• WHAT IS NEEDED: Search the records for "none". Copy every line where it appears.

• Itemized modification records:
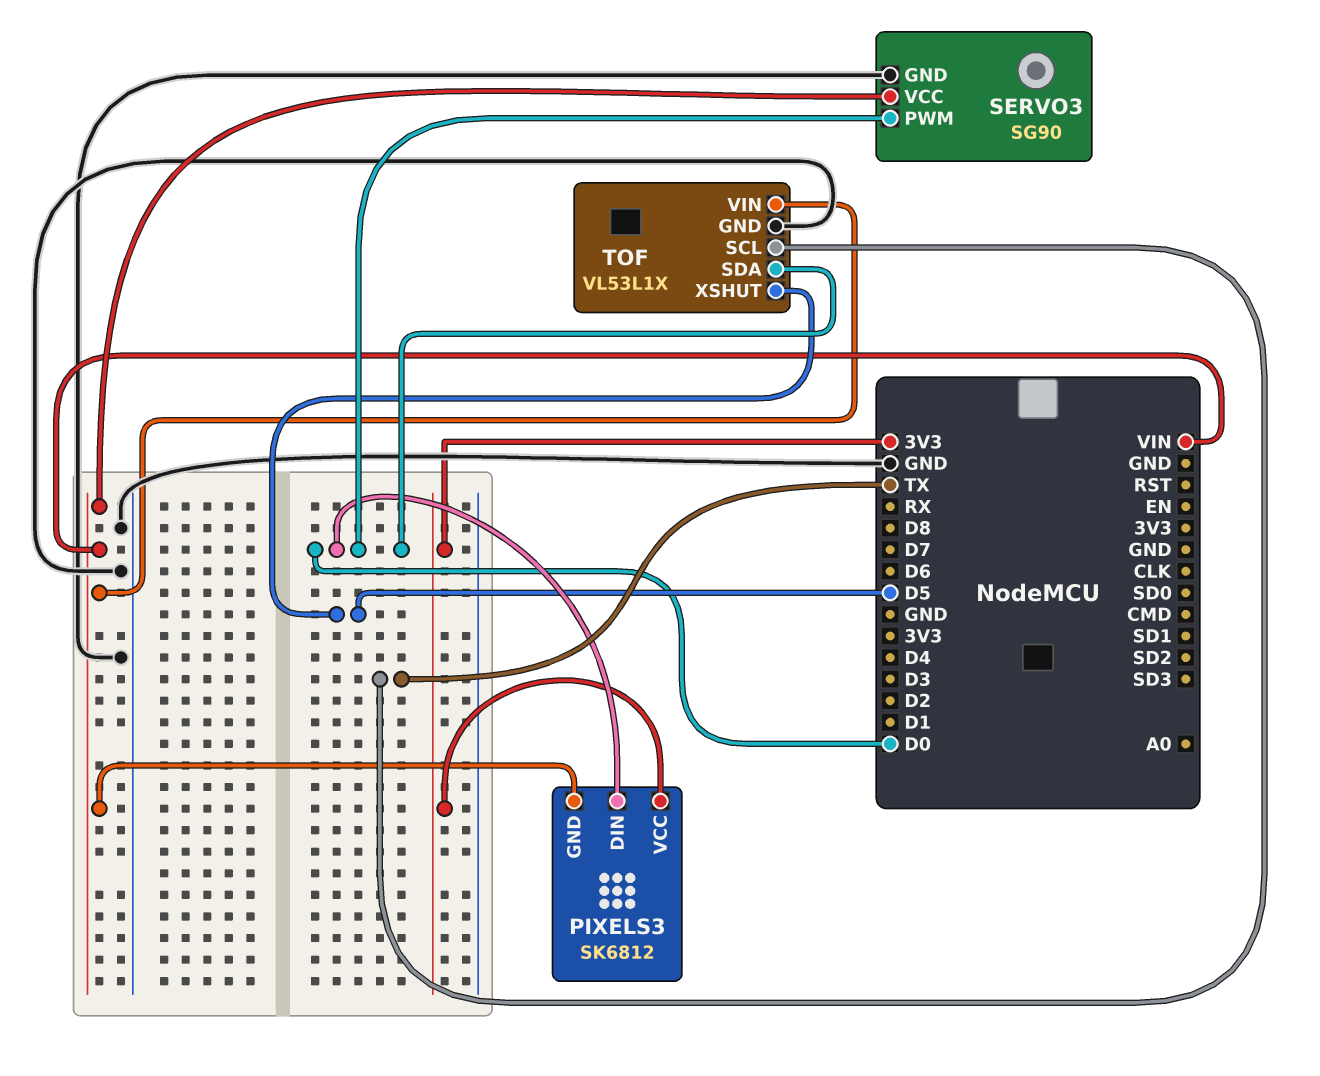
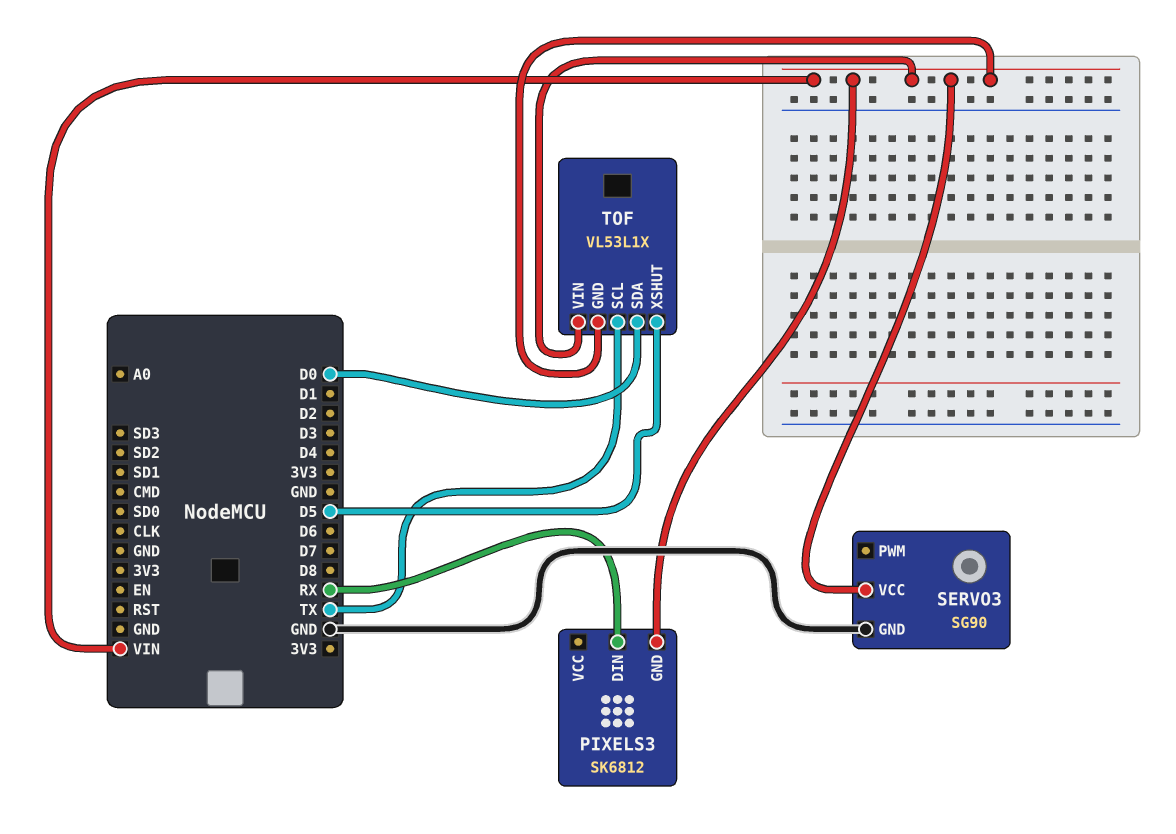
PIXELS3 pin DIN: D0 -> RX
PIXELS3 pin VCC: 3V3 -> none
SERVO3 pin PWM: D0 -> none
TOF pin GND: GND -> VIN

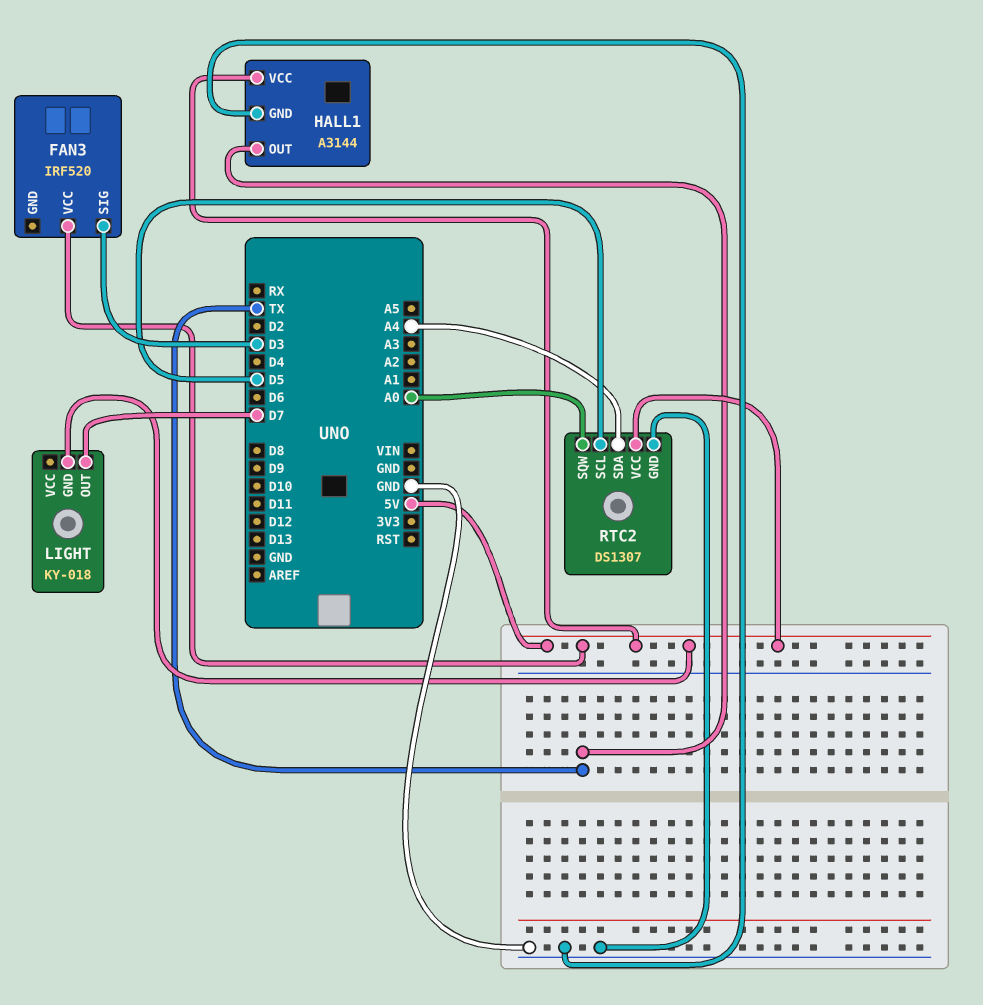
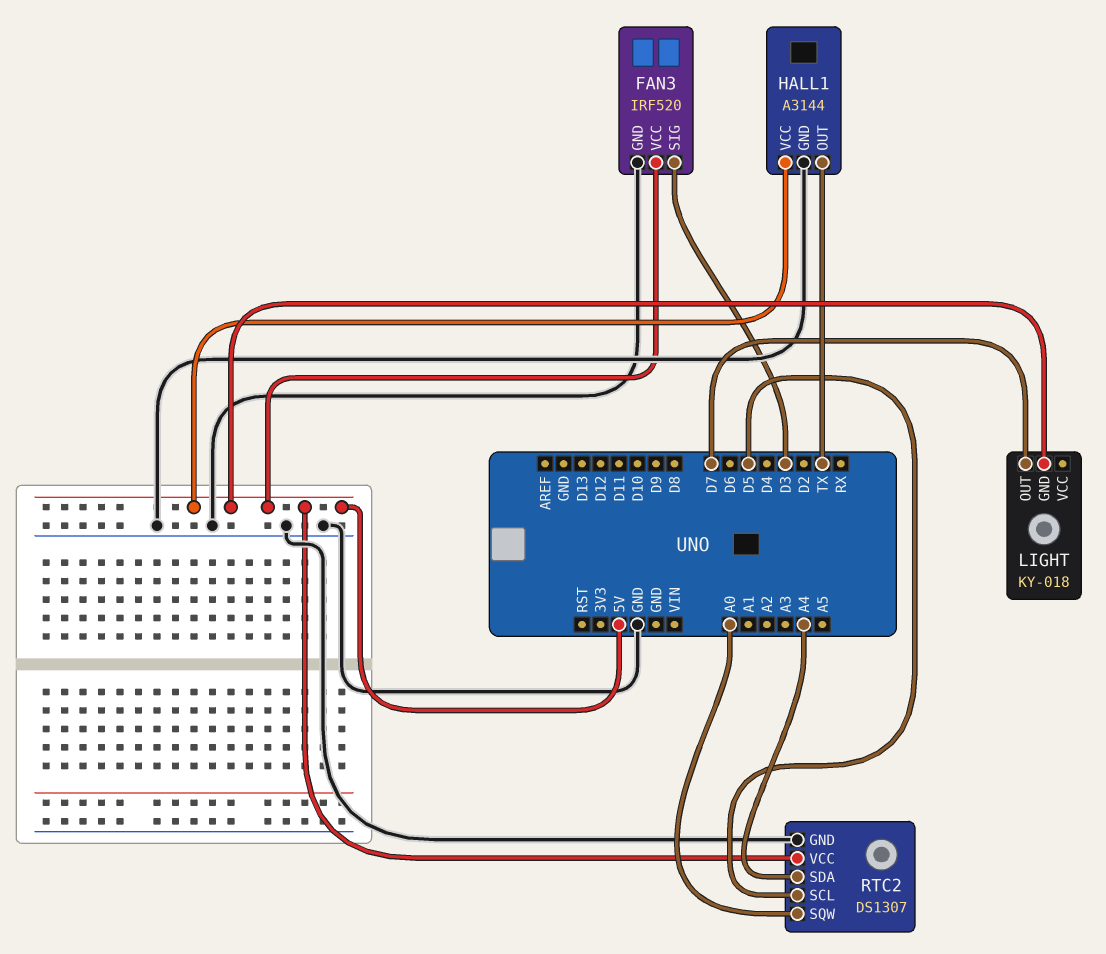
FAN3 pin GND: none -> GND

• ANSWER TO THIS PROBLEM:
PIXELS3 pin VCC: 3V3 -> none
SERVO3 pin PWM: D0 -> none
FAN3 pin GND: none -> GND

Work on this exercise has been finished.